Change listing data

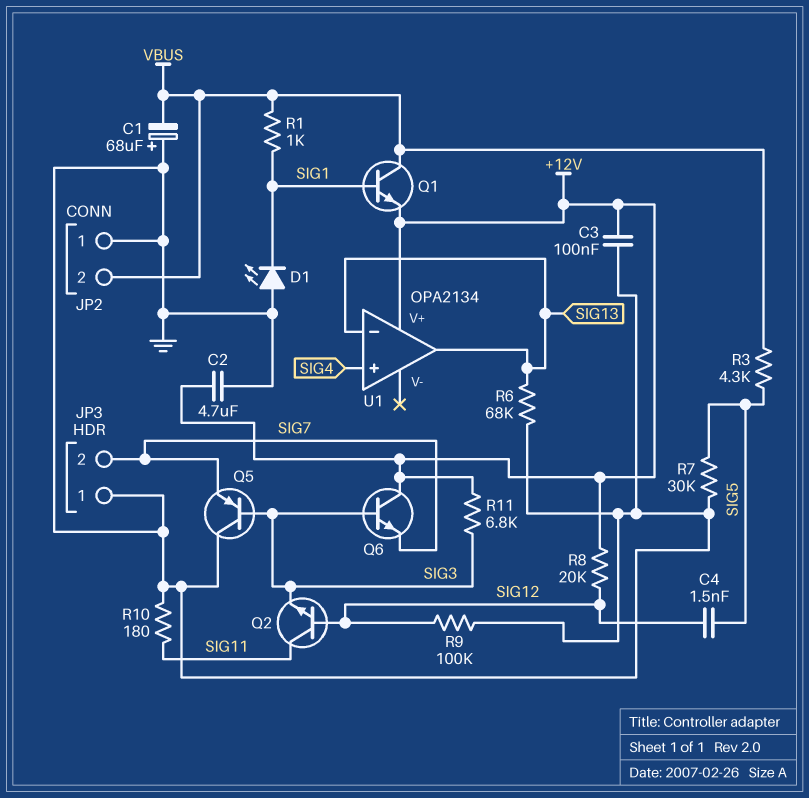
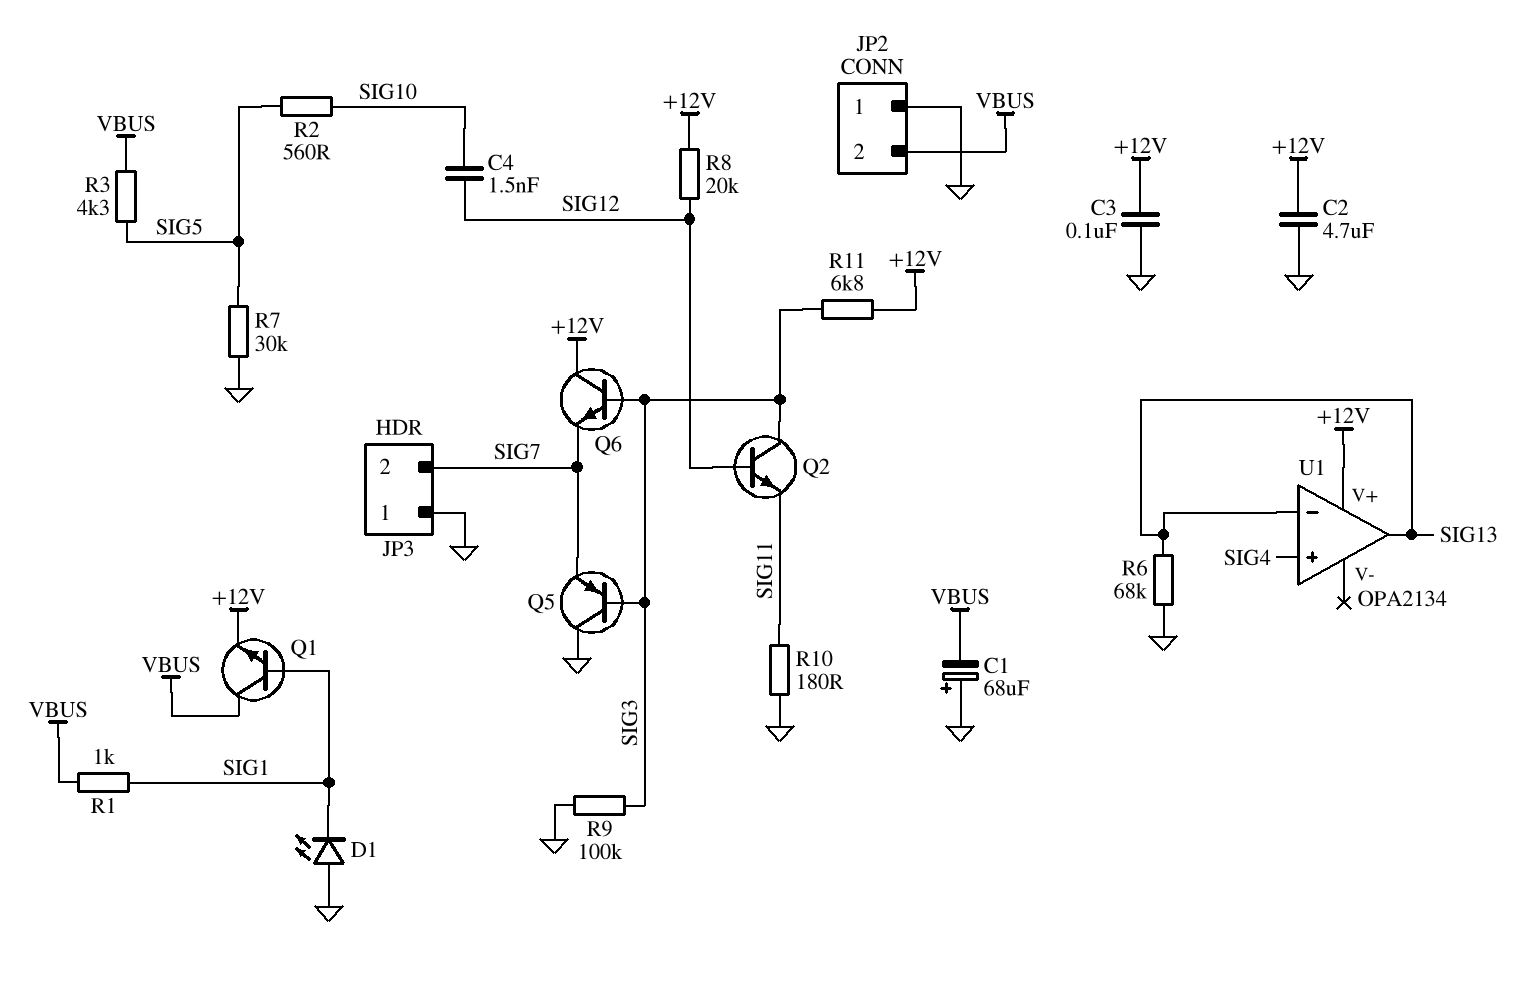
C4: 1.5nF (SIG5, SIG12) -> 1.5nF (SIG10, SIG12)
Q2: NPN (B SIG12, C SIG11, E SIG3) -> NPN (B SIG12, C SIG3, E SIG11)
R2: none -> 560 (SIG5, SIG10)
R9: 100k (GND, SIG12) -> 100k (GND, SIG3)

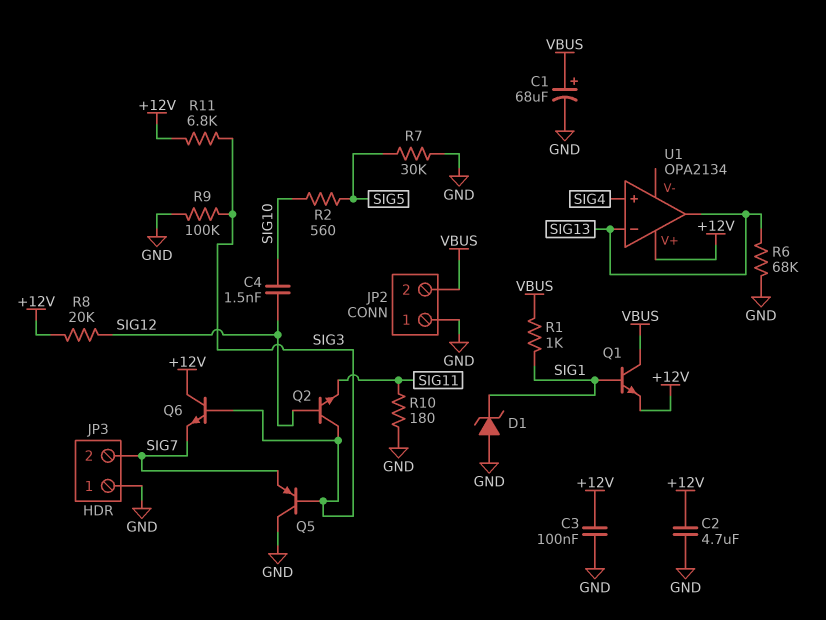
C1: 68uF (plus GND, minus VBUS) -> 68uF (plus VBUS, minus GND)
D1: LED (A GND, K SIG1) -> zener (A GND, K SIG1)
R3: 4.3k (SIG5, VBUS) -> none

* * *

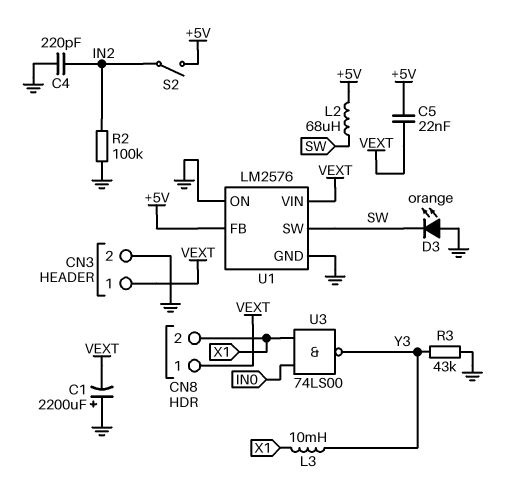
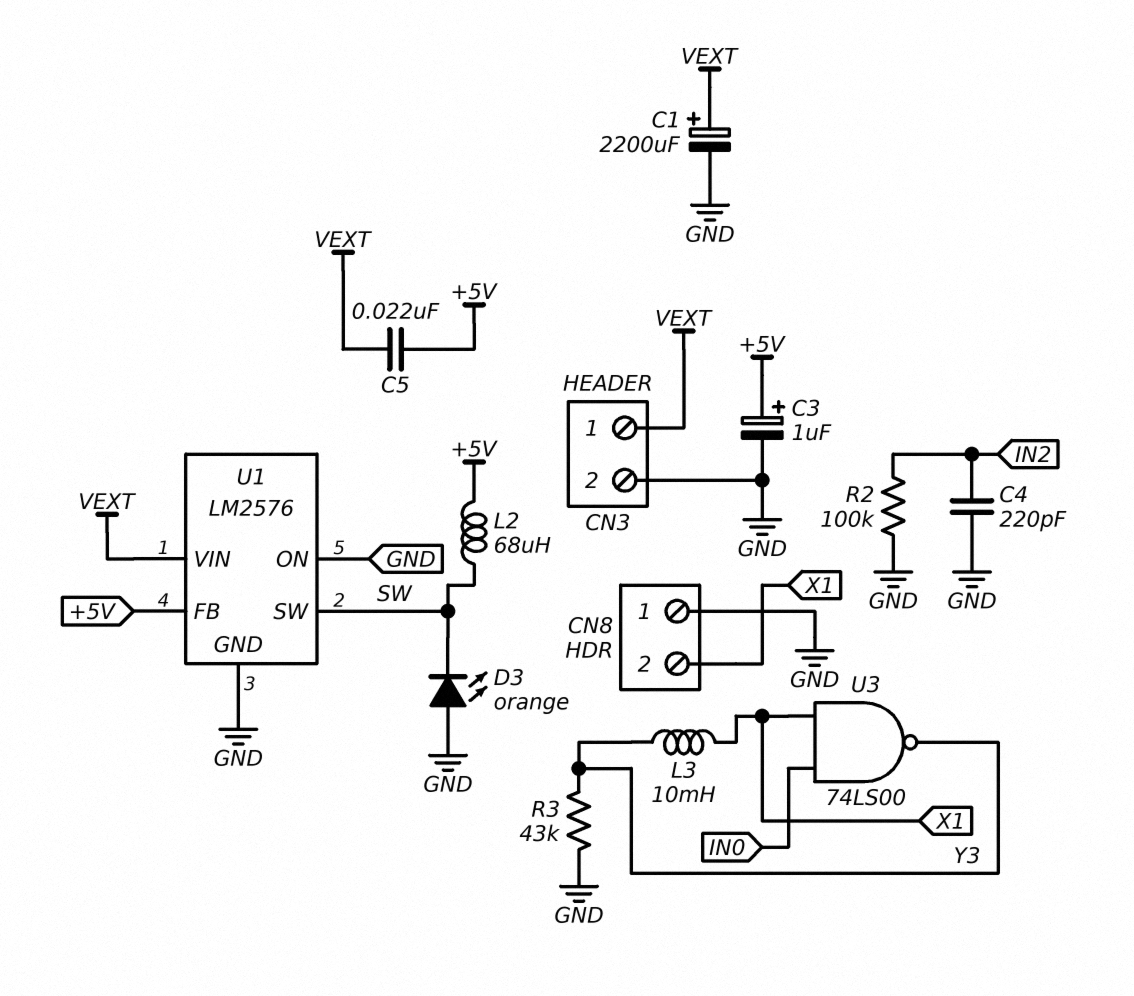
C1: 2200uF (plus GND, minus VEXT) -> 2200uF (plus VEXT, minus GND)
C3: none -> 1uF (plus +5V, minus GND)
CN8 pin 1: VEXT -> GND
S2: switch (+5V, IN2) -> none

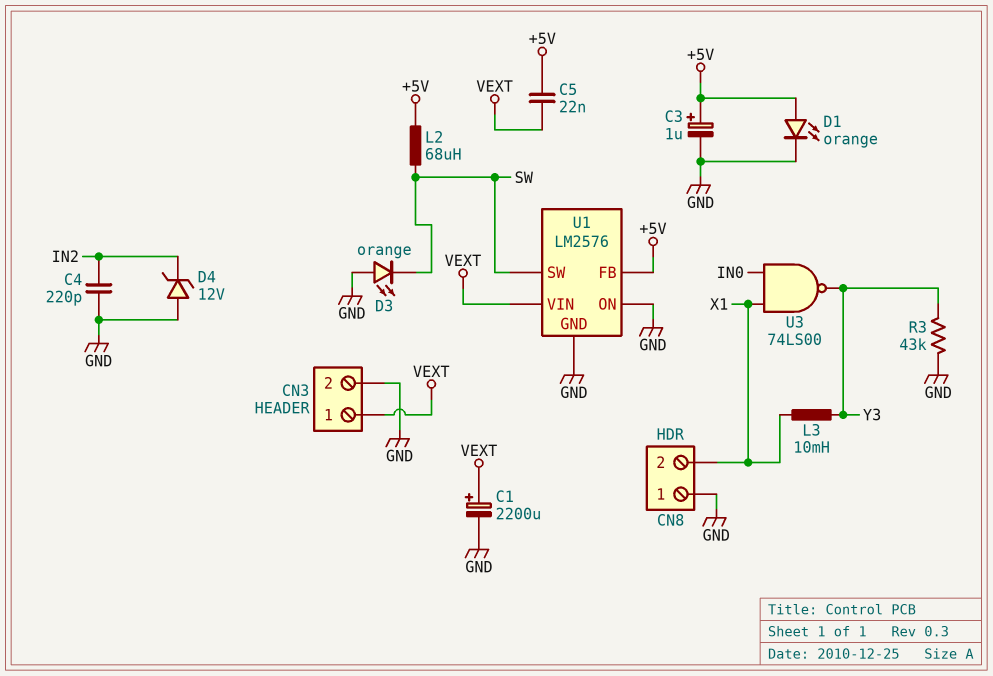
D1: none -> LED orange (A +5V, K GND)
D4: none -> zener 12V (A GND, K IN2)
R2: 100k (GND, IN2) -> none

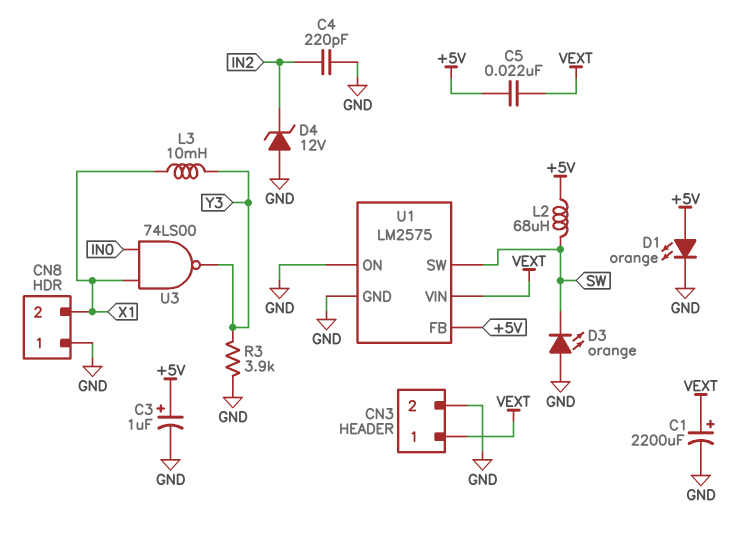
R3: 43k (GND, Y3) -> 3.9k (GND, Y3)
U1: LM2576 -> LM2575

■ **Exercise**
Exactly the lines above from the one with "D1: LED (A GND, K" to the one with "R3: 4.3k (SIG5, VBUS) -> none", both included, are to be quoted; leave the rest out.

■ **Result for this task**
D1: LED (A GND, K SIG1) -> zener (A GND, K SIG1)
R3: 4.3k (SIG5, VBUS) -> none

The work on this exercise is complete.